* **TASK INSTRUCTIONS**: Please return only the lines between the line with "white cone D1" and the final line of the entries, both included, and exclude pictures.

* **EXTRACTED DATA**:
============================================================

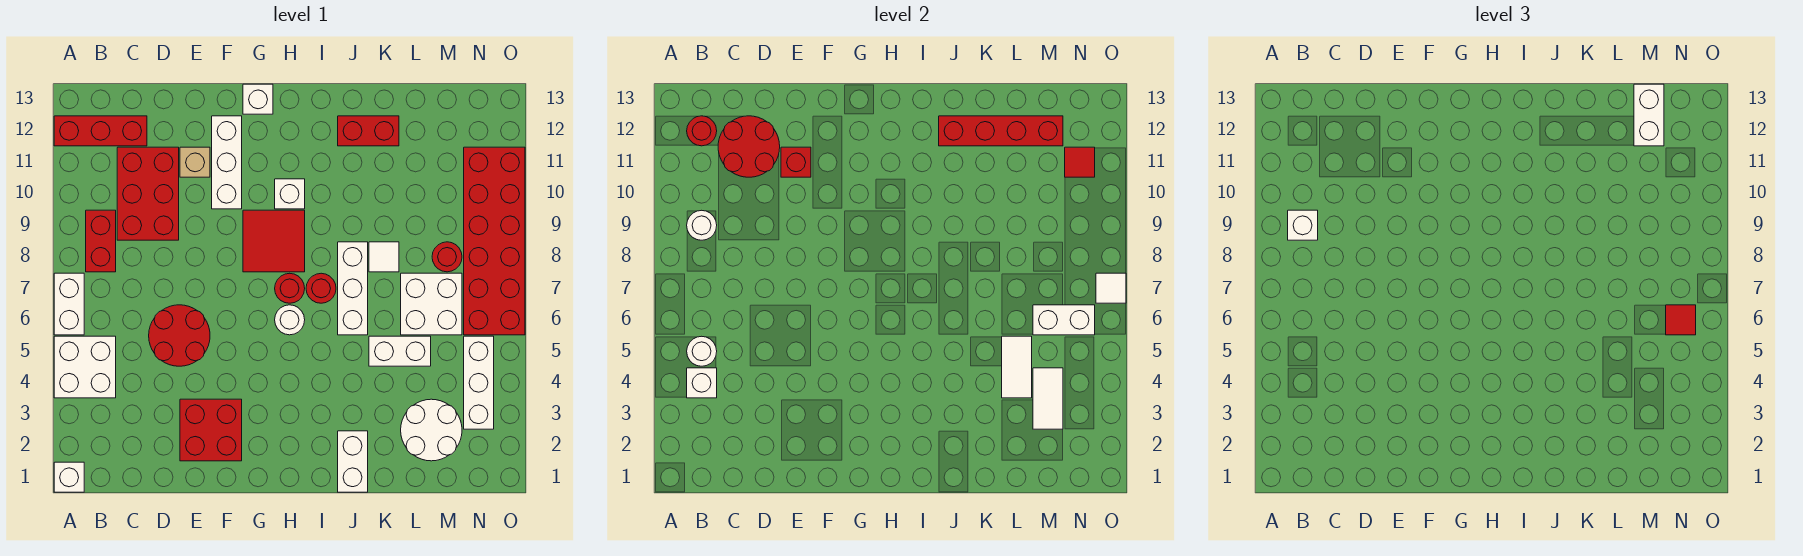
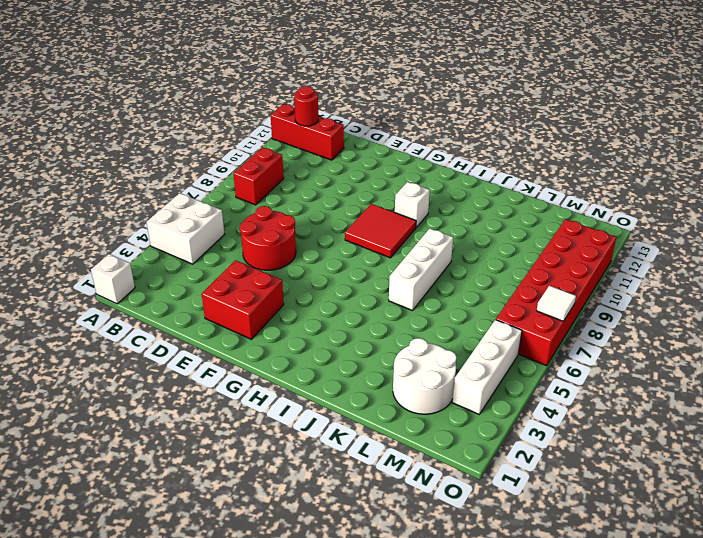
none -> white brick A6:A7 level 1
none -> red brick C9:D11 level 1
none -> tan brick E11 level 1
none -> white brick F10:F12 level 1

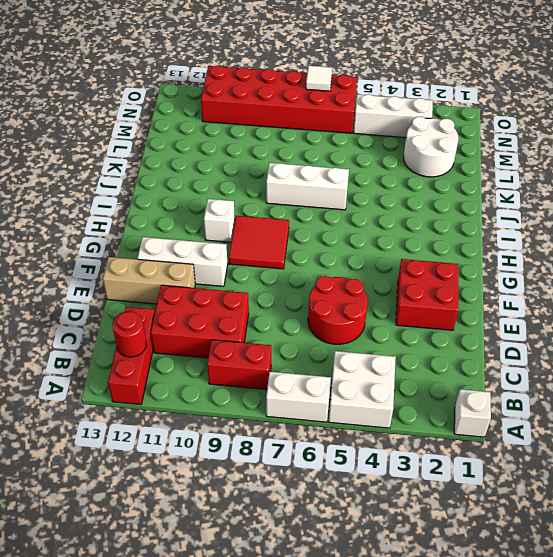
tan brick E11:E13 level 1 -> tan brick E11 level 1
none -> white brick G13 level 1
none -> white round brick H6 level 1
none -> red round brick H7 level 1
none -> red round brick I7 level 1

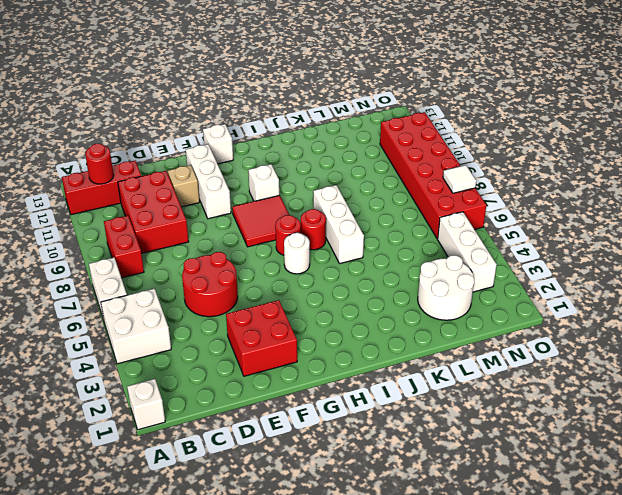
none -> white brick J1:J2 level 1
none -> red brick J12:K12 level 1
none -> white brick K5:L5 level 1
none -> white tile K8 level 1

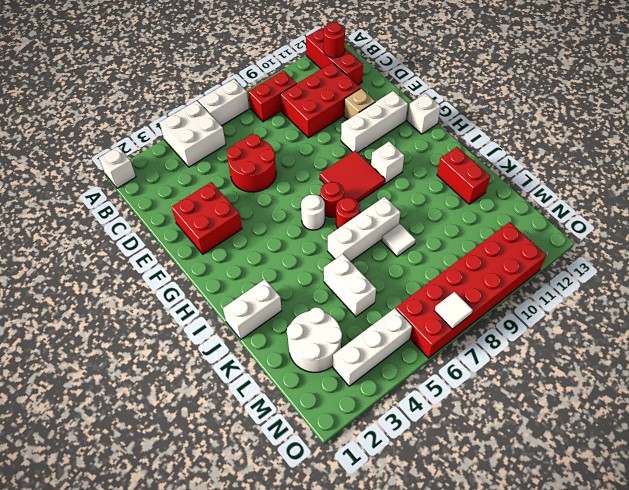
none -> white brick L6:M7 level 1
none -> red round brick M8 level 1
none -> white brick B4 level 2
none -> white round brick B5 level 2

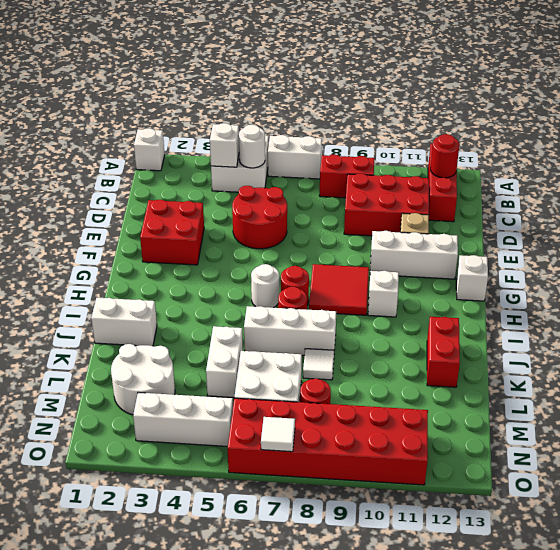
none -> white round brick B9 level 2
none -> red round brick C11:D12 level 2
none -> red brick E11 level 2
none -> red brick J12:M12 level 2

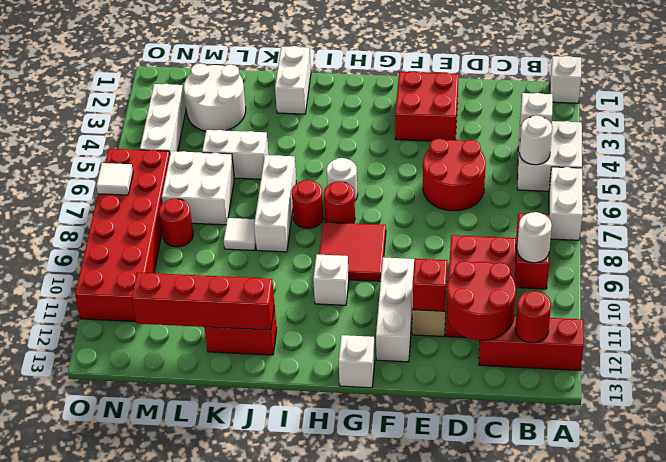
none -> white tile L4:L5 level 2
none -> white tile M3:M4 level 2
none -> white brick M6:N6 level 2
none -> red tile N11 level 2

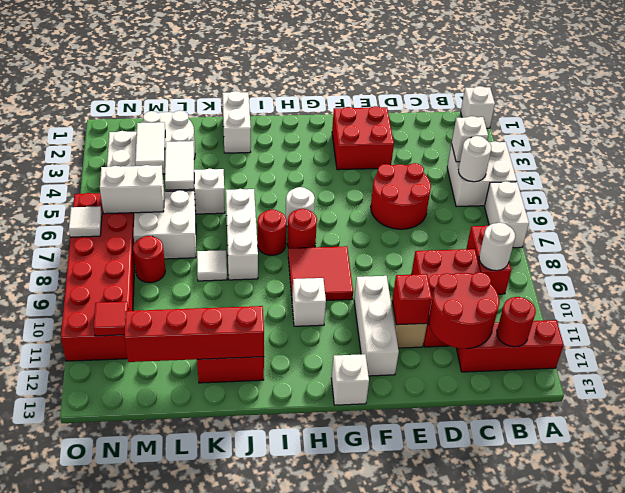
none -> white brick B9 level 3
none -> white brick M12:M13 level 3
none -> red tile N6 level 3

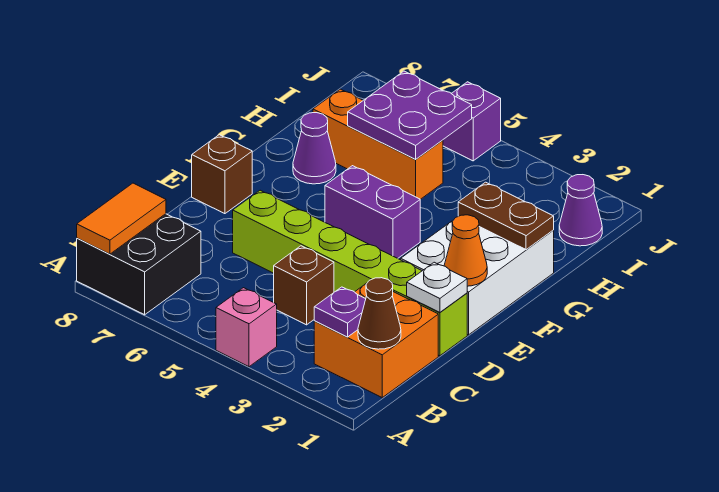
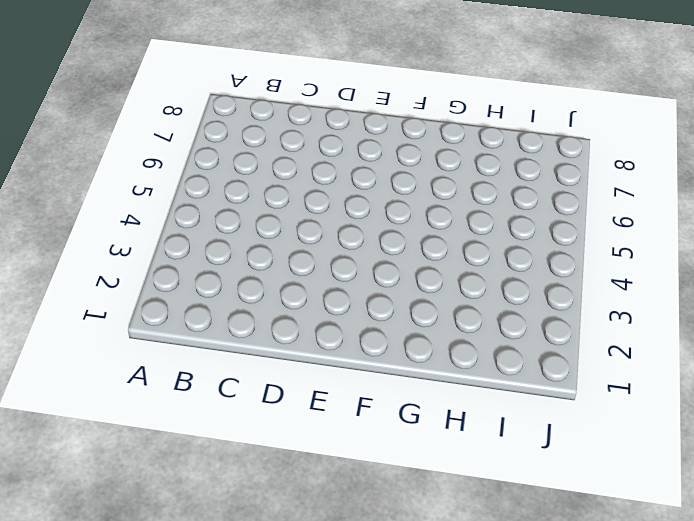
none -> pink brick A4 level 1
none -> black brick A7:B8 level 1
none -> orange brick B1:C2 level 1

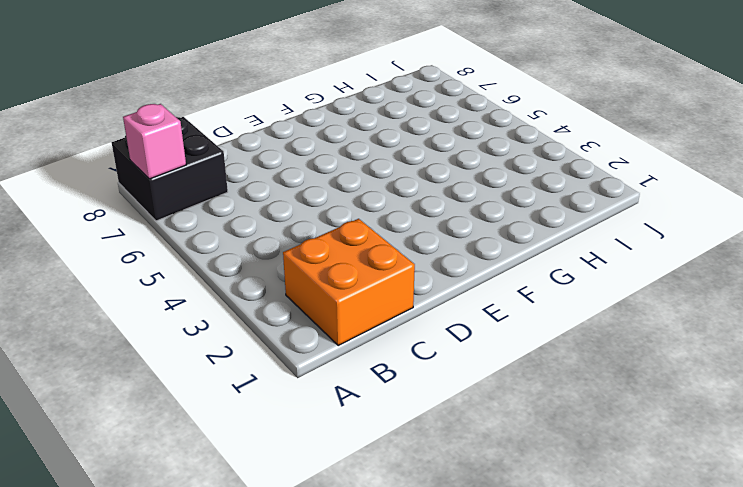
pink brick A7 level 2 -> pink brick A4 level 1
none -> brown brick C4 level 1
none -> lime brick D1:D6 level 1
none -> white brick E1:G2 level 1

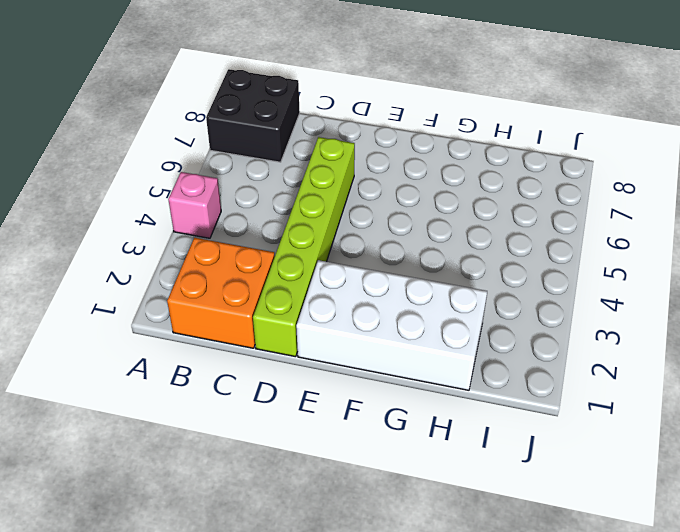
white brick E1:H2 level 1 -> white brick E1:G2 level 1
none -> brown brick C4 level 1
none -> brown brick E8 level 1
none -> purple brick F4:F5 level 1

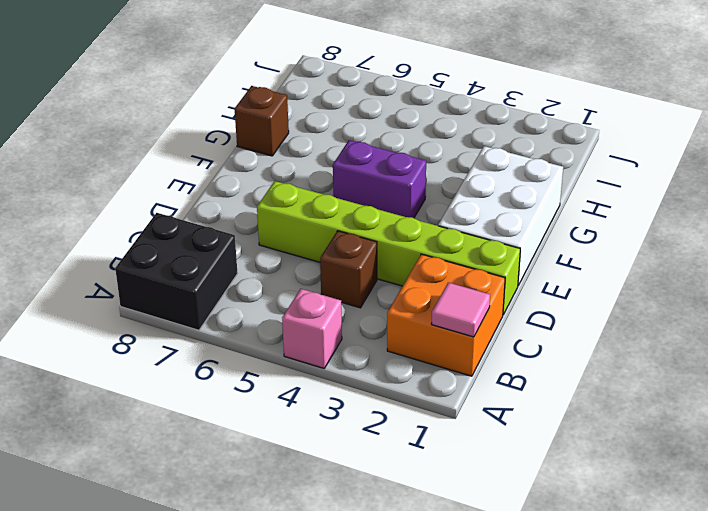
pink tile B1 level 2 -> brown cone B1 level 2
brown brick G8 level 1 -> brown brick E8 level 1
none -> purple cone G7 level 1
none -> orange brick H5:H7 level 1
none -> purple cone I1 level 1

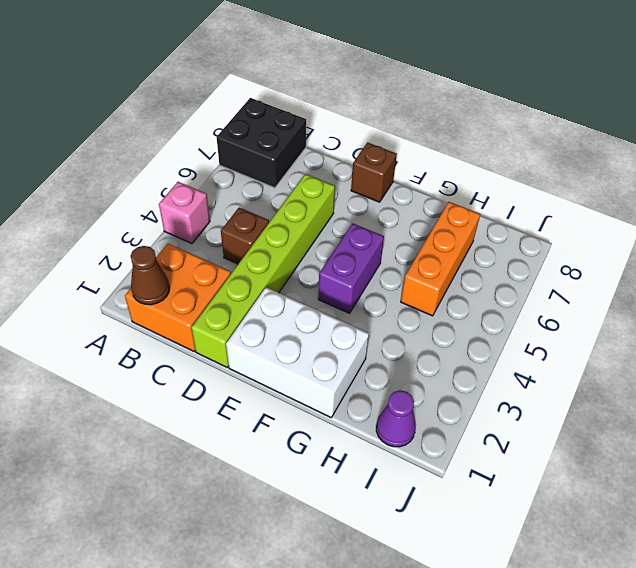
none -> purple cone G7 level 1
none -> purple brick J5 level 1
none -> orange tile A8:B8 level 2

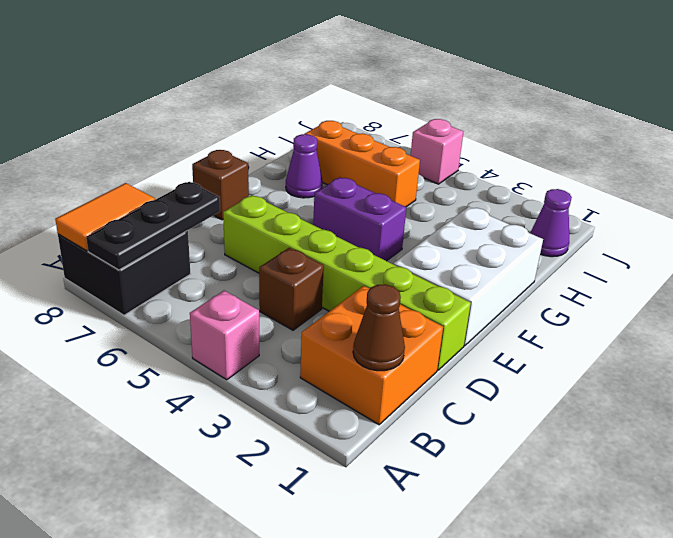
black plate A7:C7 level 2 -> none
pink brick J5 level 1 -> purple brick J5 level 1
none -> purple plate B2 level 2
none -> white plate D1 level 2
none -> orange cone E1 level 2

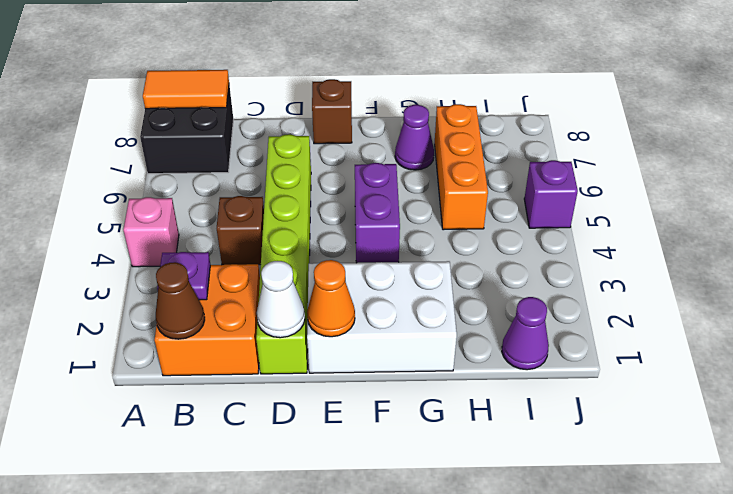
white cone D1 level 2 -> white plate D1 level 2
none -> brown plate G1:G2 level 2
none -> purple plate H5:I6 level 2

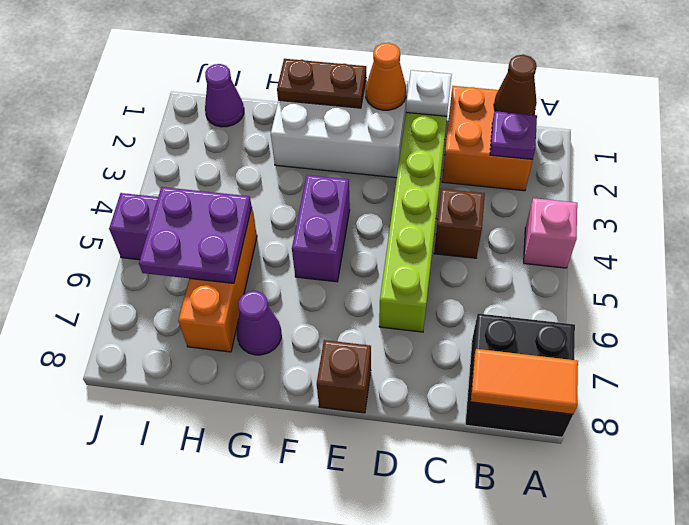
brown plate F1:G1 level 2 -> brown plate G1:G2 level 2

============================================================

* **REPLY TO THE TASK**:
white cone D1 level 2 -> white plate D1 level 2
none -> brown plate G1:G2 level 2
none -> purple plate H5:I6 level 2

brown plate F1:G1 level 2 -> brown plate G1:G2 level 2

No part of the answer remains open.